Raw data –
* * * *

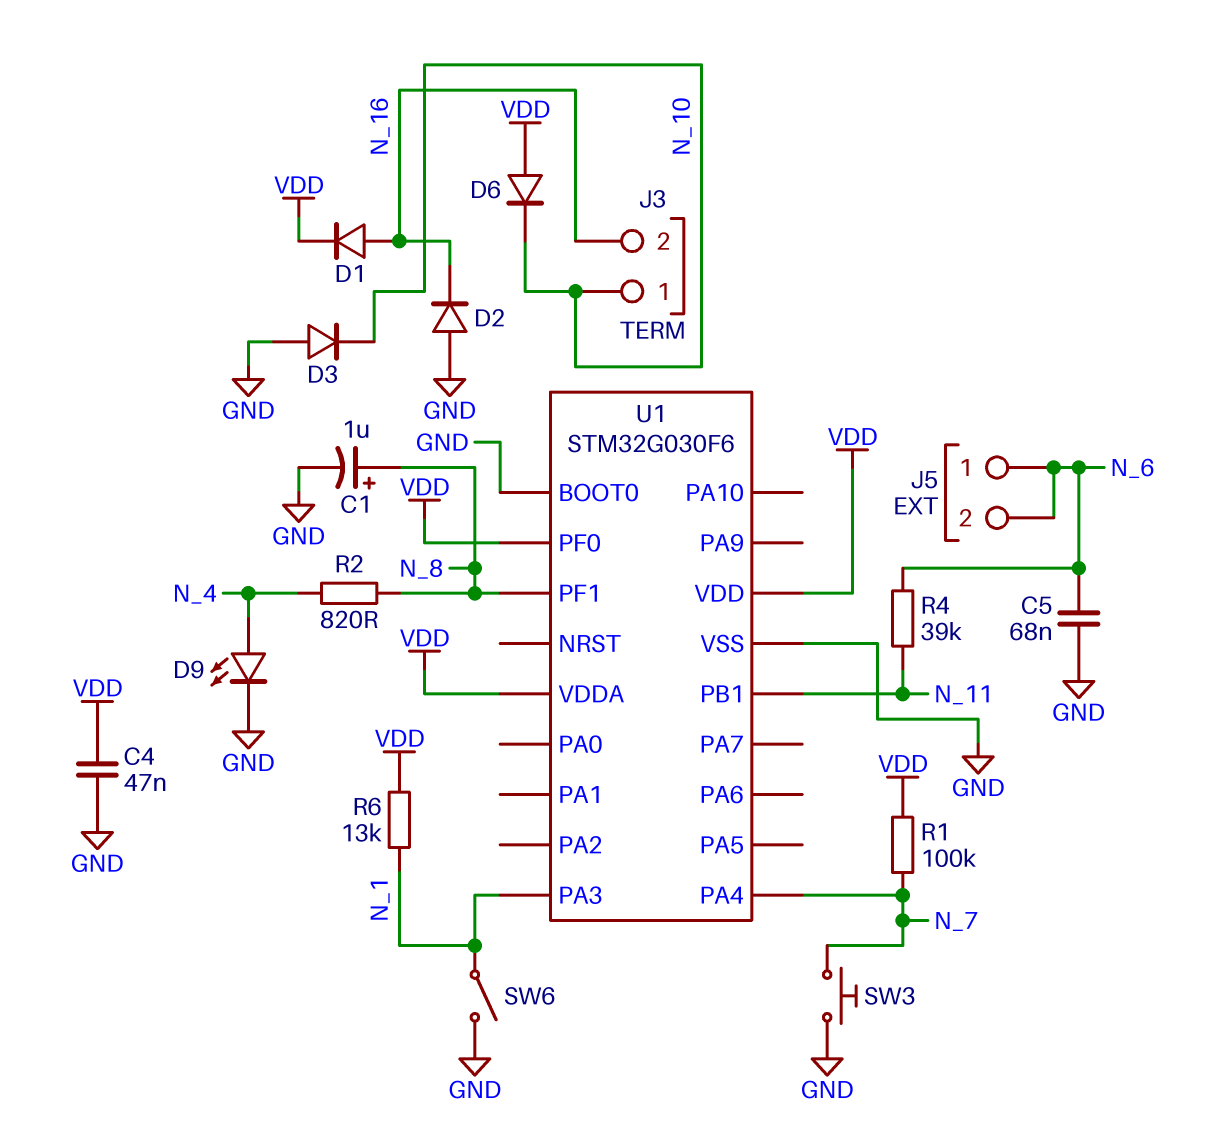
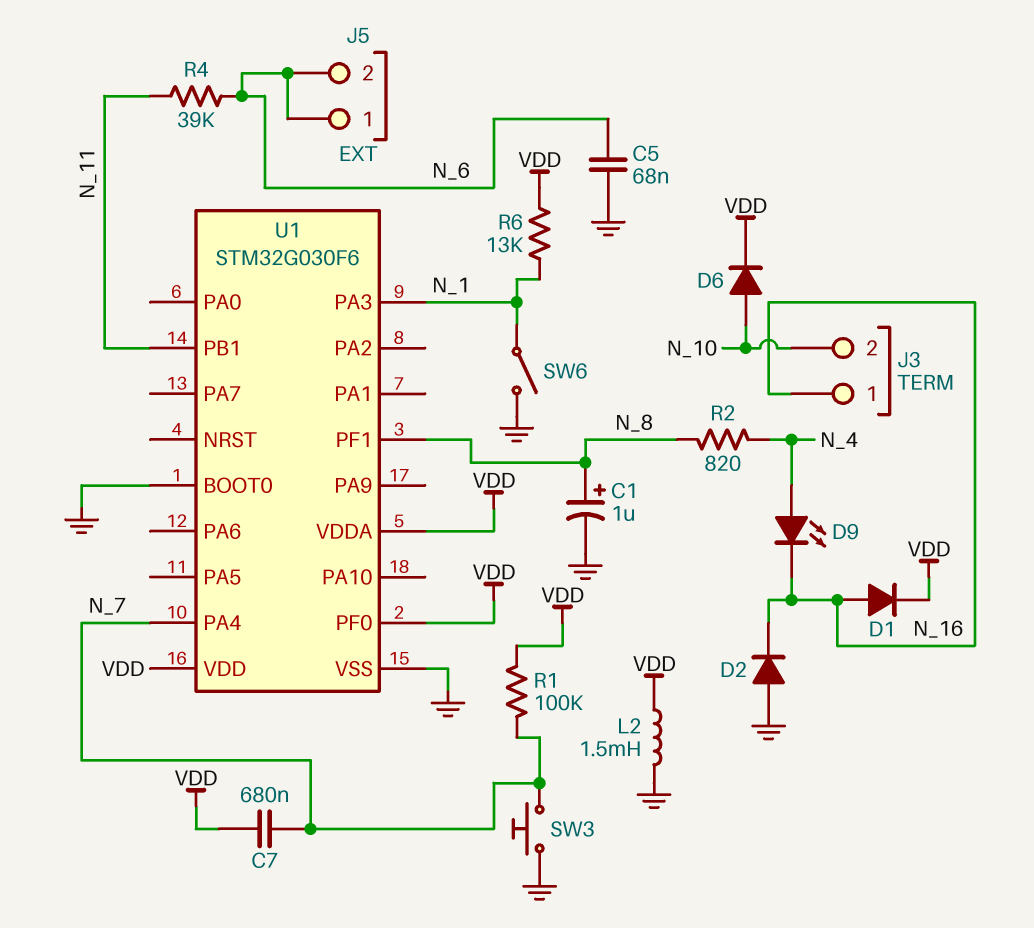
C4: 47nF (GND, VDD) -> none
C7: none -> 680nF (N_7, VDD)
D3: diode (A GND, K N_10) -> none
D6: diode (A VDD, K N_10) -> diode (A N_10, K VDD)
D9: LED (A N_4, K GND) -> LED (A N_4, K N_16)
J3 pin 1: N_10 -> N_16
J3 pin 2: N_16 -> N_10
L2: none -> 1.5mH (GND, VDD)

* * * *

What you return must be every entry, word for word, without any pictures.

C4: 47nF (GND, VDD) -> none
C7: none -> 680nF (N_7, VDD)
D3: diode (A GND, K N_10) -> none
D6: diode (A VDD, K N_10) -> diode (A N_10, K VDD)
D9: LED (A N_4, K GND) -> LED (A N_4, K N_16)
J3 pin 1: N_10 -> N_16
J3 pin 2: N_16 -> N_10
L2: none -> 1.5mH (GND, VDD)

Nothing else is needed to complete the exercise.